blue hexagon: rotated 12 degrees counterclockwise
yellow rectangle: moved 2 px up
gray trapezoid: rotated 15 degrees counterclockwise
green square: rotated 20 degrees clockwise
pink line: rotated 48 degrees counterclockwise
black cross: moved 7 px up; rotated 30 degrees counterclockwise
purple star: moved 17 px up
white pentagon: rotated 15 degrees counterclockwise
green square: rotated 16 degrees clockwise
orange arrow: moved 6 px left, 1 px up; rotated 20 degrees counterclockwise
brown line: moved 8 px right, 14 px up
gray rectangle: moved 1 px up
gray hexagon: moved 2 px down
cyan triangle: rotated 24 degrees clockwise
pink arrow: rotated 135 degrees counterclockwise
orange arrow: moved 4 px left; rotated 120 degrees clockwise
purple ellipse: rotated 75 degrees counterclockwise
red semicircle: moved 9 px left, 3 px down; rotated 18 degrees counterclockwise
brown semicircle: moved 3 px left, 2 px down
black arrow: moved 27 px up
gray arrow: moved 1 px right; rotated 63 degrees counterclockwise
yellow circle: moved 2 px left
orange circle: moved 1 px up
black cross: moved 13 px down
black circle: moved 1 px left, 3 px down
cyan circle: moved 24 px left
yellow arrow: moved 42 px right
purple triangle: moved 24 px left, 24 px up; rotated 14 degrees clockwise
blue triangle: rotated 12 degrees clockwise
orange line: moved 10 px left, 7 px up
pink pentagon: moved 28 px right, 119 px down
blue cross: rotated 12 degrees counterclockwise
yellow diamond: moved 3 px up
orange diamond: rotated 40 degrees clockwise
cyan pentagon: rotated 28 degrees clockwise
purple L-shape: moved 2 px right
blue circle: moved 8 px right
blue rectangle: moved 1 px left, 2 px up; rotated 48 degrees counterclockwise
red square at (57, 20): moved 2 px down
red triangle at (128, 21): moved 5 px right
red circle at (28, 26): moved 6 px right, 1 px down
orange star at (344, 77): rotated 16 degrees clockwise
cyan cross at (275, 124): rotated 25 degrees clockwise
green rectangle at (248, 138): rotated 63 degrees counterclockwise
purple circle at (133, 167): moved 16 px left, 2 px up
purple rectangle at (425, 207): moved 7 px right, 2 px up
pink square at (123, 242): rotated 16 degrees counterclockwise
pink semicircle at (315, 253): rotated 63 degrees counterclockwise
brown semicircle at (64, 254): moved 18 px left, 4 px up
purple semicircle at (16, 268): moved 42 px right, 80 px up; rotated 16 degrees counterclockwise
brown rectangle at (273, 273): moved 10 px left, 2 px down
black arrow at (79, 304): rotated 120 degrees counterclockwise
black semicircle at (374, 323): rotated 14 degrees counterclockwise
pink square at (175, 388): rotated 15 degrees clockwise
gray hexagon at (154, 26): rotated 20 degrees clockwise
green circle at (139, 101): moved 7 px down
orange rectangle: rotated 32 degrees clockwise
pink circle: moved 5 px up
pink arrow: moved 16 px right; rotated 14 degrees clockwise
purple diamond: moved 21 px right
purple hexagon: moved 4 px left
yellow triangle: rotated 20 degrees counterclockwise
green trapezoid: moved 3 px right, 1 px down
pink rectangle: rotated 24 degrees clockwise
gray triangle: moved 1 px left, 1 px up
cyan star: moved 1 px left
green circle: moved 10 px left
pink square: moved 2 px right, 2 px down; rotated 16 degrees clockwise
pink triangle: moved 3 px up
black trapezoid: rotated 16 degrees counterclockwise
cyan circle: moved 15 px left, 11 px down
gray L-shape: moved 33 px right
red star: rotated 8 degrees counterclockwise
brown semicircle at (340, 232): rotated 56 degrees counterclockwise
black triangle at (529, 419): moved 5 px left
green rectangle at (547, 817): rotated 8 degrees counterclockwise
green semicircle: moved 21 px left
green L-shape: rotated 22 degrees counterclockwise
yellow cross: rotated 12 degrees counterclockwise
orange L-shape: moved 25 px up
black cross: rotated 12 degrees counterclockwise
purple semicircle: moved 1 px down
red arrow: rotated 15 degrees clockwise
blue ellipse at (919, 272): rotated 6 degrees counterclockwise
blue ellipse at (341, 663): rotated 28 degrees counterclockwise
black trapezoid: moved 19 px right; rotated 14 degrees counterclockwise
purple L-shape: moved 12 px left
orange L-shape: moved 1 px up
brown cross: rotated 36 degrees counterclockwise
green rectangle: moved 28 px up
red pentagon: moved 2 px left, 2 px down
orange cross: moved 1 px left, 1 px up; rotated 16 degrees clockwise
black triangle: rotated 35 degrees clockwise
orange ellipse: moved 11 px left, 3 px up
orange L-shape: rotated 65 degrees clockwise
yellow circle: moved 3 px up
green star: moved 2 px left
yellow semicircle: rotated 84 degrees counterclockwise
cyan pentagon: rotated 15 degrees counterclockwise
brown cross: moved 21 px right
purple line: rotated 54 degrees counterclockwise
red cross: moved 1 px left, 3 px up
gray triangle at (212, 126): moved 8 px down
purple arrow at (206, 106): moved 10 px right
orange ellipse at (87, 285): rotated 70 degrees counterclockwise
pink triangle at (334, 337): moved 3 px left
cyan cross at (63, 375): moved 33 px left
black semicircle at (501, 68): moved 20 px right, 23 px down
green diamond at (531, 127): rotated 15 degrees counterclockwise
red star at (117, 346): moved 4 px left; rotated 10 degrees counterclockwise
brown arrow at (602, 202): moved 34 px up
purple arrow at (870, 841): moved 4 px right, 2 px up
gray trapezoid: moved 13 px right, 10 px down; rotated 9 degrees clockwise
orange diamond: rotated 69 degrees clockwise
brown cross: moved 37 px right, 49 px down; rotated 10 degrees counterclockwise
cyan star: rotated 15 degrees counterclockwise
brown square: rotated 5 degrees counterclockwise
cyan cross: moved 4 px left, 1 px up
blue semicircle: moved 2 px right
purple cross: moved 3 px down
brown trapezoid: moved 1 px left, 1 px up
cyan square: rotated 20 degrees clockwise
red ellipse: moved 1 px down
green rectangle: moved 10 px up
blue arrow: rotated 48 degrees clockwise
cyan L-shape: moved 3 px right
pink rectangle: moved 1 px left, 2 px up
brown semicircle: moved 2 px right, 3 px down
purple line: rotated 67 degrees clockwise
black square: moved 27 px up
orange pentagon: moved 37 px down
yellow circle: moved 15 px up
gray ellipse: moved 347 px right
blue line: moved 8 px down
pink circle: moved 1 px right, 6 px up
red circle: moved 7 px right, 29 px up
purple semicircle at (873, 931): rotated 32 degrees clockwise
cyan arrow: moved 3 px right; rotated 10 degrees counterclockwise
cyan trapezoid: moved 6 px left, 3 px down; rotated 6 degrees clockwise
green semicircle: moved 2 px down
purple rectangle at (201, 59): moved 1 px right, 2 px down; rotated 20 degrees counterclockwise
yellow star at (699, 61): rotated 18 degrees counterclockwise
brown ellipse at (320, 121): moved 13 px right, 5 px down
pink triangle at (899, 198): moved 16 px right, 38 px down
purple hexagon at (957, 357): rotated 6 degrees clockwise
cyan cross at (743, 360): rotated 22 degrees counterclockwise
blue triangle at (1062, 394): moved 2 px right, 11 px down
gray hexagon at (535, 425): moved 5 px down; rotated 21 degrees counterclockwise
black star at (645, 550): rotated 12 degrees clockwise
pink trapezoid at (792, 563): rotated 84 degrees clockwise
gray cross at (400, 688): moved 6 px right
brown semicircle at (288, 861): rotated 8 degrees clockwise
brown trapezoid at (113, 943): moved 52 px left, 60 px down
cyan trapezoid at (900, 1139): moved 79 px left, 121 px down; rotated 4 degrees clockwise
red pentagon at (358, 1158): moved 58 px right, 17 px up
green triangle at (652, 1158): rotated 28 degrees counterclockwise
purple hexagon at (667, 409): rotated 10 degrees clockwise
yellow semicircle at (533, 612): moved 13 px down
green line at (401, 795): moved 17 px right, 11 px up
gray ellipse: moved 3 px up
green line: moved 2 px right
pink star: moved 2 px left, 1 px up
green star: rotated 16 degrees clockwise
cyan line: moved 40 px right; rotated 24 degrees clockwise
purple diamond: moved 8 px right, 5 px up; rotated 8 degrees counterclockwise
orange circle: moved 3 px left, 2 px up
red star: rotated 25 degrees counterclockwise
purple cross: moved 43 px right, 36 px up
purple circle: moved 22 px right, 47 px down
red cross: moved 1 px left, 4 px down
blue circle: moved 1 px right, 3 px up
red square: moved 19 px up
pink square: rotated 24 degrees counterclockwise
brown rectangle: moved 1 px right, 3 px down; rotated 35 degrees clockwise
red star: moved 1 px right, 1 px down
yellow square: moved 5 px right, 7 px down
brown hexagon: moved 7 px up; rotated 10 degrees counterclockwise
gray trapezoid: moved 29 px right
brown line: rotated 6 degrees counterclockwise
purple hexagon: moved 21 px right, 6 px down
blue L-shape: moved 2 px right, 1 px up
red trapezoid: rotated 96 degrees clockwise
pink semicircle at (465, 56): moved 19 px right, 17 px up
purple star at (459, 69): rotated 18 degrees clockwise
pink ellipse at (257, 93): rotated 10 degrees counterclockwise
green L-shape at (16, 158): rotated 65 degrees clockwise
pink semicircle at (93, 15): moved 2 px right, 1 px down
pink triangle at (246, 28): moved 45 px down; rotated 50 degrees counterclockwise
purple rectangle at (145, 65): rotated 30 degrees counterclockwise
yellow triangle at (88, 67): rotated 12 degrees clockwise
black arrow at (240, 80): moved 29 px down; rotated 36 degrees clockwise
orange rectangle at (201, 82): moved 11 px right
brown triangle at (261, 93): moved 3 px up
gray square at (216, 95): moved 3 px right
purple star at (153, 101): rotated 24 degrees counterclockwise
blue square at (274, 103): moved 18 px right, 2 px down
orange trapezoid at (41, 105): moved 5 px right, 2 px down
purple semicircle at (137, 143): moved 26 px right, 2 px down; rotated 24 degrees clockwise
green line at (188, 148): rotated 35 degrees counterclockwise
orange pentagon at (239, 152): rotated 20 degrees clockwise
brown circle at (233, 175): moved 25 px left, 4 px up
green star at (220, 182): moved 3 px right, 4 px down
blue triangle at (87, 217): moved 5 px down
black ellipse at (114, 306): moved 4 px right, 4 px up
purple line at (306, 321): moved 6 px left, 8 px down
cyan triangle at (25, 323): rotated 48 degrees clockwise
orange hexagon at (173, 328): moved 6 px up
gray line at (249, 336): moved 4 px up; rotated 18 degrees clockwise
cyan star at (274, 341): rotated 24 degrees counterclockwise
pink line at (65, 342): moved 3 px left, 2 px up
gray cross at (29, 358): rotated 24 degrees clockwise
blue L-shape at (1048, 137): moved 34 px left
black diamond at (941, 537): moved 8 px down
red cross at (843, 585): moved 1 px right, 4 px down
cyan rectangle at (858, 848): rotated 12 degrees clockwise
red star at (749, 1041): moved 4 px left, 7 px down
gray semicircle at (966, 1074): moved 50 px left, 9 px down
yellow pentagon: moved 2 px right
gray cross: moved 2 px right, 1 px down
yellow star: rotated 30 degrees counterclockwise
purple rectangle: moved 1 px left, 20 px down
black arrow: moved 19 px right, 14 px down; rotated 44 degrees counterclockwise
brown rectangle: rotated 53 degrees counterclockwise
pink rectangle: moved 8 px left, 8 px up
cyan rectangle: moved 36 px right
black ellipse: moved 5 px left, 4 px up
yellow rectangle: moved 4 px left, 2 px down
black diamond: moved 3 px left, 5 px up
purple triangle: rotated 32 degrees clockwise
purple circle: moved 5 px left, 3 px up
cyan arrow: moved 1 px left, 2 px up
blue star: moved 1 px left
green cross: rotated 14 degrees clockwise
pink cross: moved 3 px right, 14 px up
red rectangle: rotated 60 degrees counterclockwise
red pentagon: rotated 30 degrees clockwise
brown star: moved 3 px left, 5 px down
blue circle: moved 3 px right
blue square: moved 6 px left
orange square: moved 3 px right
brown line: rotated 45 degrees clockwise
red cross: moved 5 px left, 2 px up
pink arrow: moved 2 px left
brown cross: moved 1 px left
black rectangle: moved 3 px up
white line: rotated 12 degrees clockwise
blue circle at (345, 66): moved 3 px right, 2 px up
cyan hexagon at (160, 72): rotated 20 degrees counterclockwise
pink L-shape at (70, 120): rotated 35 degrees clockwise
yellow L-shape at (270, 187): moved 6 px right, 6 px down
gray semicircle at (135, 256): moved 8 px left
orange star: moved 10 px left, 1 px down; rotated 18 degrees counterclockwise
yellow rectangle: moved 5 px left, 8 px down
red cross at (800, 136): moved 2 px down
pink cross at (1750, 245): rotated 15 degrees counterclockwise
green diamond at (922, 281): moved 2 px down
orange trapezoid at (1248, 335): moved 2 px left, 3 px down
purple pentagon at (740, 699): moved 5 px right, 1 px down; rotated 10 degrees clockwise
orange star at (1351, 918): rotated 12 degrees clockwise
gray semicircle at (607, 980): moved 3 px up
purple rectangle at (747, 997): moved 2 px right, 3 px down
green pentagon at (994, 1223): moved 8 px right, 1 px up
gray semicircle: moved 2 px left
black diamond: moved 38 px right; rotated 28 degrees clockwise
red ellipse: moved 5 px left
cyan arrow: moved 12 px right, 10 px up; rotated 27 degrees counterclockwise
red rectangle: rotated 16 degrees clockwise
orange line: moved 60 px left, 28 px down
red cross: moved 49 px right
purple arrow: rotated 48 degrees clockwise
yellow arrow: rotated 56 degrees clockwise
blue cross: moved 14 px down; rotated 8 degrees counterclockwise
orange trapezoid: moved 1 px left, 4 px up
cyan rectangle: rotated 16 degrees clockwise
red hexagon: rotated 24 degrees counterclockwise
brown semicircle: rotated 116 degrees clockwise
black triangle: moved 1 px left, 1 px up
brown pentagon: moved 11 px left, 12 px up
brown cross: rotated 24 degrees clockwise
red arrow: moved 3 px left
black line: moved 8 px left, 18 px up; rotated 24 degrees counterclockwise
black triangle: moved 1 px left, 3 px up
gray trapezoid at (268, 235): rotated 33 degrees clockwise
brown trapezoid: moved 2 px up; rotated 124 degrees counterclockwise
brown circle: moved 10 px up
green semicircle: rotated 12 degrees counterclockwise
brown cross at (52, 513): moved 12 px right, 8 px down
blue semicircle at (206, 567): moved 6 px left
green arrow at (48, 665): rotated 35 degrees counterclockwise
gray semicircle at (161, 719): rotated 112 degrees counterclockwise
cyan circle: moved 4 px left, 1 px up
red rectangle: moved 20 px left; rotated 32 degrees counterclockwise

**Aim:** Copy the records word for word, from their first line through the line containing "yellow circle: moved 2 px left", including both of those lines.

**Task solution:**
blue hexagon: rotated 12 degrees counterclockwise
yellow rectangle: moved 2 px up
gray trapezoid: rotated 15 degrees counterclockwise
green square: rotated 20 degrees clockwise
pink line: rotated 48 degrees counterclockwise
black cross: moved 7 px up; rotated 30 degrees counterclockwise
purple star: moved 17 px up
white pentagon: rotated 15 degrees counterclockwise
green square: rotated 16 degrees clockwise
orange arrow: moved 6 px left, 1 px up; rotated 20 degrees counterclockwise
brown line: moved 8 px right, 14 px up
gray rectangle: moved 1 px up
gray hexagon: moved 2 px down
cyan triangle: rotated 24 degrees clockwise
pink arrow: rotated 135 degrees counterclockwise
orange arrow: moved 4 px left; rotated 120 degrees clockwise
purple ellipse: rotated 75 degrees counterclockwise
red semicircle: moved 9 px left, 3 px down; rotated 18 degrees counterclockwise
brown semicircle: moved 3 px left, 2 px down
black arrow: moved 27 px up
gray arrow: moved 1 px right; rotated 63 degrees counterclockwise
yellow circle: moved 2 px left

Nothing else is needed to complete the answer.